[Supplied records start]
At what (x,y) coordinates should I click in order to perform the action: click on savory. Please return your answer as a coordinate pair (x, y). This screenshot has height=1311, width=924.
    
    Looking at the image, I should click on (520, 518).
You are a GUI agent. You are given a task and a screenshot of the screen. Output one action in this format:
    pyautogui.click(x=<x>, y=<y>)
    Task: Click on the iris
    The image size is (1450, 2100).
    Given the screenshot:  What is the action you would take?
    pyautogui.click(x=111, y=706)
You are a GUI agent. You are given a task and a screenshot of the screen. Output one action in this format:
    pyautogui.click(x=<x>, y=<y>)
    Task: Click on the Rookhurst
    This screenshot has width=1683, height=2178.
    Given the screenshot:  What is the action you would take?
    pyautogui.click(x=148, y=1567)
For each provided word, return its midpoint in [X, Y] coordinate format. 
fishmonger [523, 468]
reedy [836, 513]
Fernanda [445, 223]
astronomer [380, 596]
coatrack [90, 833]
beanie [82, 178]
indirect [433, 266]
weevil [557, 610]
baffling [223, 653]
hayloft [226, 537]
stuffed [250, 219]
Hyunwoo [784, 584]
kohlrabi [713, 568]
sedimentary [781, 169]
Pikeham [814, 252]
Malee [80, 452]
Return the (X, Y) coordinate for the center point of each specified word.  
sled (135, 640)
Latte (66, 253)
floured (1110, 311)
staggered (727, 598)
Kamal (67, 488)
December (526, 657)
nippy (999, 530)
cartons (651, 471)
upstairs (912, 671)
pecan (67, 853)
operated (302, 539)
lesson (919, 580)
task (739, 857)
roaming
[Supplied records end]
- [Exercise brief]:
Update the data above, replacing every occurrence of "GUI agent" with "desktop automation agent" and leaving all other text unchanged.

- [Task solution]:
At what (x,y) coordinates should I click in order to perform the action: click on savory. Please return your answer as a coordinate pair (x, y). This screenshot has height=1311, width=924.
    
    Looking at the image, I should click on (520, 518).
You are a desktop automation agent. You are given a task and a screenshot of the screen. Output one action in this format:
    pyautogui.click(x=<x>, y=<y>)
    Task: Click on the iris
    The image size is (1450, 2100).
    Given the screenshot:  What is the action you would take?
    pyautogui.click(x=111, y=706)
You are a desktop automation agent. You are given a task and a screenshot of the screen. Output one action in this format:
    pyautogui.click(x=<x>, y=<y>)
    Task: Click on the Rookhurst
    This screenshot has width=1683, height=2178.
    Given the screenshot:  What is the action you would take?
    pyautogui.click(x=148, y=1567)
For each provided word, return its midpoint in [X, Y] coordinate format. 
fishmonger [523, 468]
reedy [836, 513]
Fernanda [445, 223]
astronomer [380, 596]
coatrack [90, 833]
beanie [82, 178]
indirect [433, 266]
weevil [557, 610]
baffling [223, 653]
hayloft [226, 537]
stuffed [250, 219]
Hyunwoo [784, 584]
kohlrabi [713, 568]
sedimentary [781, 169]
Pikeham [814, 252]
Malee [80, 452]
Return the (X, Y) coordinate for the center point of each specified word.  
sled (135, 640)
Latte (66, 253)
floured (1110, 311)
staggered (727, 598)
Kamal (67, 488)
December (526, 657)
nippy (999, 530)
cartons (651, 471)
upstairs (912, 671)
pecan (67, 853)
operated (302, 539)
lesson (919, 580)
task (739, 857)
roaming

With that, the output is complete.